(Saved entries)

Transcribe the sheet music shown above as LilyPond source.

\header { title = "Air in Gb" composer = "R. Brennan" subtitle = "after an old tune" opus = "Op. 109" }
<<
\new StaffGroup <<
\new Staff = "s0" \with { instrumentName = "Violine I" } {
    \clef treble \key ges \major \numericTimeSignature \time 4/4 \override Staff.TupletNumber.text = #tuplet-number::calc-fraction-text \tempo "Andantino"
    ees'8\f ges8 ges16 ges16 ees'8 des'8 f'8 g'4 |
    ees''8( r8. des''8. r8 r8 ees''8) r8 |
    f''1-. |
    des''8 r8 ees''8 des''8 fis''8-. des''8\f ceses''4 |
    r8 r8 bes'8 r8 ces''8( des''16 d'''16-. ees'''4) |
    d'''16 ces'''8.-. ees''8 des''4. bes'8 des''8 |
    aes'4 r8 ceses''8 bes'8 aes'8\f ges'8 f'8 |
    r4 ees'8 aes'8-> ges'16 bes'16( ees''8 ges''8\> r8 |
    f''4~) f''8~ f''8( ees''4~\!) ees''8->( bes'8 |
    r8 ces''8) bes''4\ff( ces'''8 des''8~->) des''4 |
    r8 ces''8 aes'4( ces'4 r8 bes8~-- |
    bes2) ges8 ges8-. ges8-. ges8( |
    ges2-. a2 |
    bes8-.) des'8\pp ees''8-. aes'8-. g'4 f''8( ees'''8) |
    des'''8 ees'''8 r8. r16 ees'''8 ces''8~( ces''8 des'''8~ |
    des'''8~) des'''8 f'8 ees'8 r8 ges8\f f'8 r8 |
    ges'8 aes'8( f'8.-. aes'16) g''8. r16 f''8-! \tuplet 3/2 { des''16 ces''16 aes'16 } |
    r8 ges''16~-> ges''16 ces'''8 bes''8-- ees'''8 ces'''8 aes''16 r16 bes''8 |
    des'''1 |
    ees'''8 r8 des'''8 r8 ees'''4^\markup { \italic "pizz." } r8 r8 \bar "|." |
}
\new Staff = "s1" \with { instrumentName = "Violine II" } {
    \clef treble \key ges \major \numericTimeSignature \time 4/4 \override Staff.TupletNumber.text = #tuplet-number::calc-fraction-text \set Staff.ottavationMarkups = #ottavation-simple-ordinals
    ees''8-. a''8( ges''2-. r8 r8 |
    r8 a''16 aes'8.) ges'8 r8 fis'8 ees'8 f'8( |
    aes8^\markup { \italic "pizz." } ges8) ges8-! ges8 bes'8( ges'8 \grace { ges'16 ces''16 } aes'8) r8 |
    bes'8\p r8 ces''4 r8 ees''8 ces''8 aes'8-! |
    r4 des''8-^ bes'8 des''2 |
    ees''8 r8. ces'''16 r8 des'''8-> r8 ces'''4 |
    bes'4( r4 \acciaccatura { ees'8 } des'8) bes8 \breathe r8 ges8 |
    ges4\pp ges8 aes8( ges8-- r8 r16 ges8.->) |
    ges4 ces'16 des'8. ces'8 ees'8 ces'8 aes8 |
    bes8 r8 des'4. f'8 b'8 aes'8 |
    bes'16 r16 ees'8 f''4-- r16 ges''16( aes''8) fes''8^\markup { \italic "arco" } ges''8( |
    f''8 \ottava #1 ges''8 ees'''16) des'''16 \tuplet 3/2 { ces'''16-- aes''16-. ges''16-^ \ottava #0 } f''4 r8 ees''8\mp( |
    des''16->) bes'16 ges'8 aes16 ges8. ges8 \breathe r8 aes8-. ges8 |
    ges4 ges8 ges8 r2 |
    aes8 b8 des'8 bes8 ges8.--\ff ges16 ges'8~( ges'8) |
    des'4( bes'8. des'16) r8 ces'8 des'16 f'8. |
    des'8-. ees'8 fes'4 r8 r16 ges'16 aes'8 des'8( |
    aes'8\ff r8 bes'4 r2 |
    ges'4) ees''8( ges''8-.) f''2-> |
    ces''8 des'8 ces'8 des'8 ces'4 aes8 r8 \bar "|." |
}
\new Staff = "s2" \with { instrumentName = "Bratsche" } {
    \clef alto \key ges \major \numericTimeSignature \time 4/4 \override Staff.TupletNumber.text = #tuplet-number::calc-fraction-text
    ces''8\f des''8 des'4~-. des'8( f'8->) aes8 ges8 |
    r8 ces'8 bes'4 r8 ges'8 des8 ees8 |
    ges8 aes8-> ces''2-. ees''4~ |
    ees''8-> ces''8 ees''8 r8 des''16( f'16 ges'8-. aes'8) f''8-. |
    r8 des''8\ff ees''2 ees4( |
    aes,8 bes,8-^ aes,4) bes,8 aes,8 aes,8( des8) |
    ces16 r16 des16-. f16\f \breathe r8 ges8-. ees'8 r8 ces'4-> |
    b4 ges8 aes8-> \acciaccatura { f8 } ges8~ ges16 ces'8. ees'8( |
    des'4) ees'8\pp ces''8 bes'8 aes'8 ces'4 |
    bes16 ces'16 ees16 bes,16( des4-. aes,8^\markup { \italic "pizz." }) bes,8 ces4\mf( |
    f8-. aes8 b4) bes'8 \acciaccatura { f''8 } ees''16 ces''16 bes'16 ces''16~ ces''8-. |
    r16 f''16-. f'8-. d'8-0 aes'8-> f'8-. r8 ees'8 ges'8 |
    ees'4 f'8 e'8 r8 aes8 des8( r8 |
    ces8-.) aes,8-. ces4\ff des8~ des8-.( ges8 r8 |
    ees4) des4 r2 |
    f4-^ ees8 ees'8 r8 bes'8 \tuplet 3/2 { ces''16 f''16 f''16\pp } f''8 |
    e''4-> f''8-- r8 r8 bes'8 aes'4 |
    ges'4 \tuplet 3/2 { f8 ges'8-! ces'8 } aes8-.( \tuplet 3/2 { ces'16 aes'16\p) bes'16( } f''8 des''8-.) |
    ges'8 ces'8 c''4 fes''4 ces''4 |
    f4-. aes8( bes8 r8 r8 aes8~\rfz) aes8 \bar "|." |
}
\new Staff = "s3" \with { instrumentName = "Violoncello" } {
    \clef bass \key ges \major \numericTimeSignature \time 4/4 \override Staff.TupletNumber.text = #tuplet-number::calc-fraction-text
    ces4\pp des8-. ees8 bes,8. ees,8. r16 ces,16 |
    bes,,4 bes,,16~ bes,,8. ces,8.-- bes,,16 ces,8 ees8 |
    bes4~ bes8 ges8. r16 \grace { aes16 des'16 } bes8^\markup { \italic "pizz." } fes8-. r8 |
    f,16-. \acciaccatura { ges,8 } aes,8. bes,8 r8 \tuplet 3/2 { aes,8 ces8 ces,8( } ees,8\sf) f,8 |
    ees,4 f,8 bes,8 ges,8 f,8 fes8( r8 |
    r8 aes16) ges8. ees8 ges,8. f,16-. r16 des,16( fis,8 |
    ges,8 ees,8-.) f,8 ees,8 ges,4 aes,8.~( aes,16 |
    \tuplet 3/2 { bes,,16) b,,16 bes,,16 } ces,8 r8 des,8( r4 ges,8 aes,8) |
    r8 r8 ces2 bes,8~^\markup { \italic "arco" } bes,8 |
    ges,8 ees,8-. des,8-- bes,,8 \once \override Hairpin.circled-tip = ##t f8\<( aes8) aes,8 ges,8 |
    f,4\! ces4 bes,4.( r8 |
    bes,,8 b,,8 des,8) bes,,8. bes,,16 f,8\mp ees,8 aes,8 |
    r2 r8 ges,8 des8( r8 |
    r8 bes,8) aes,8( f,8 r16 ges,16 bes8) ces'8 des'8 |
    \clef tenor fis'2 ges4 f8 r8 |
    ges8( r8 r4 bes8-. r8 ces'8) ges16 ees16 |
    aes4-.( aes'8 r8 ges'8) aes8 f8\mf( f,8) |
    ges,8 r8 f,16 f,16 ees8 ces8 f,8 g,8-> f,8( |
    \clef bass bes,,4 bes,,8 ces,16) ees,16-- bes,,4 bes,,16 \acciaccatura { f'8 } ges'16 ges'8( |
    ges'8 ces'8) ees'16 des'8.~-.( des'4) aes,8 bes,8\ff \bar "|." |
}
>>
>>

_Given request_
Pick out every line of the entries above that contains the string "Violine", and copy each of those lines.

_Exercise response_
\new Staff = "s0" \with { instrumentName = "Violine I" } {
\new Staff = "s1" \with { instrumentName = "Violine II" } {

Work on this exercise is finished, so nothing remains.